Please reproduce, exactly and in full, the lines from the one containing "pink star: 12 -> 11" to the end of the material below.

(INFORMATION SHOWN Opens)

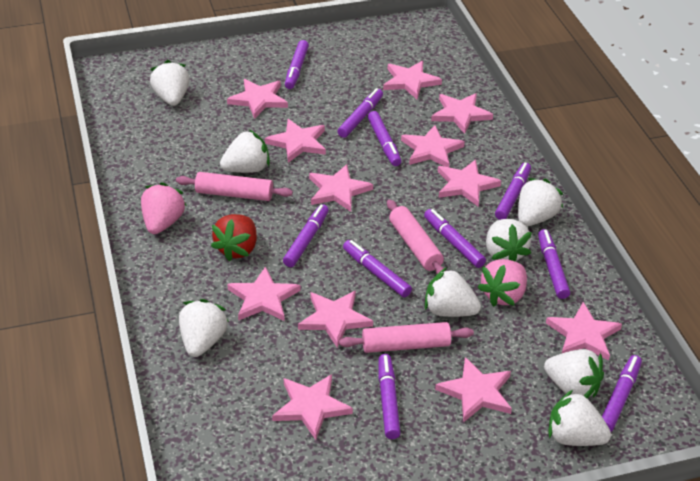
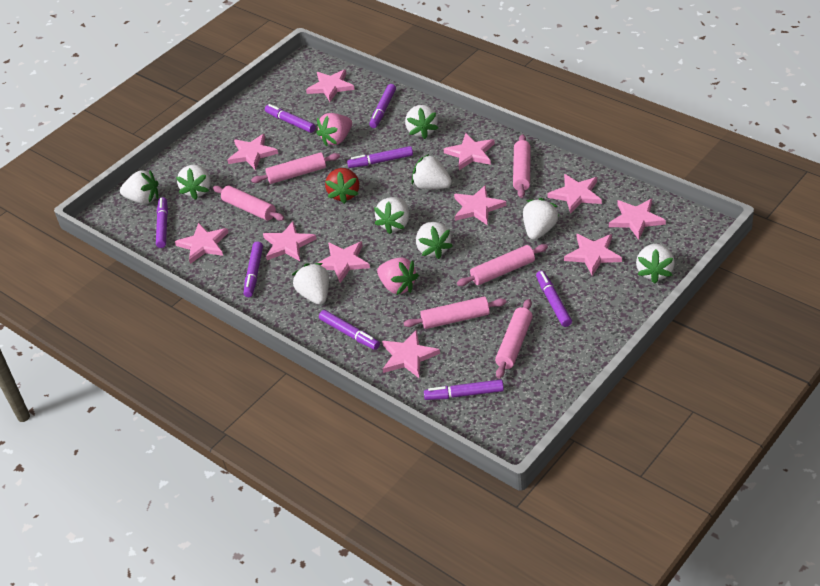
pink rolling pin: 3 -> 6
pink star: 12 -> 11
purple marker: 10 -> 8
white strawberry: 8 -> 9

(INFORMATION SHOWN Closes)

YOUR SOLUTION:
pink star: 12 -> 11
purple marker: 10 -> 8
white strawberry: 8 -> 9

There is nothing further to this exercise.